What the task requires:
Every line of the material must be given again verbatim. Skip the images.

Data block:
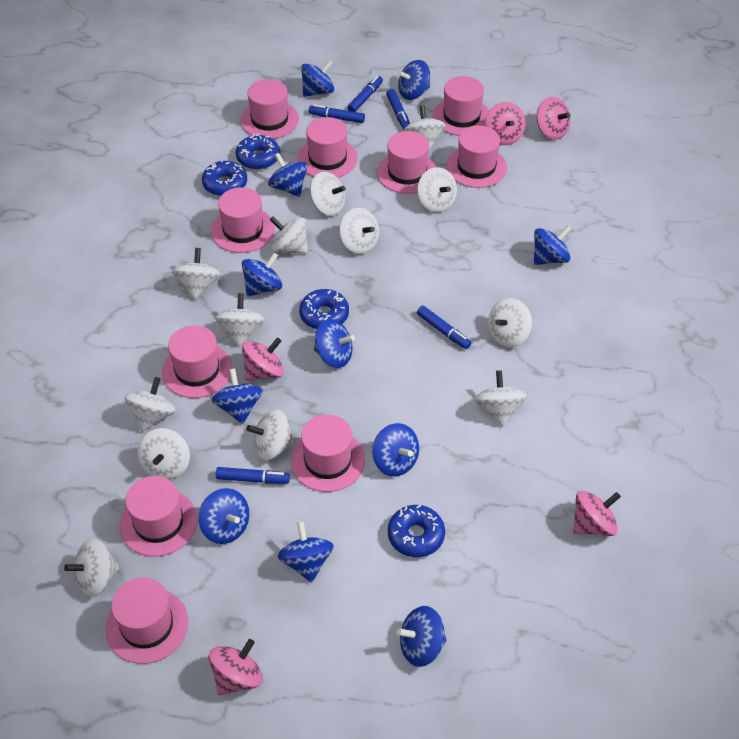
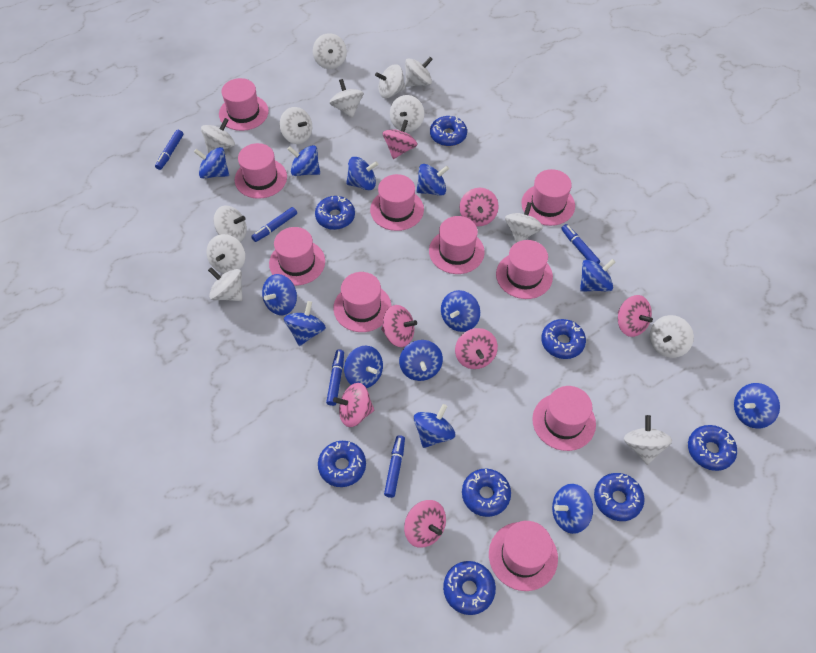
blue donut: 4 -> 8
blue spinning top: 11 -> 13
pink spinning top: 5 -> 7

Task answer:
blue donut: 4 -> 8
blue spinning top: 11 -> 13
pink spinning top: 5 -> 7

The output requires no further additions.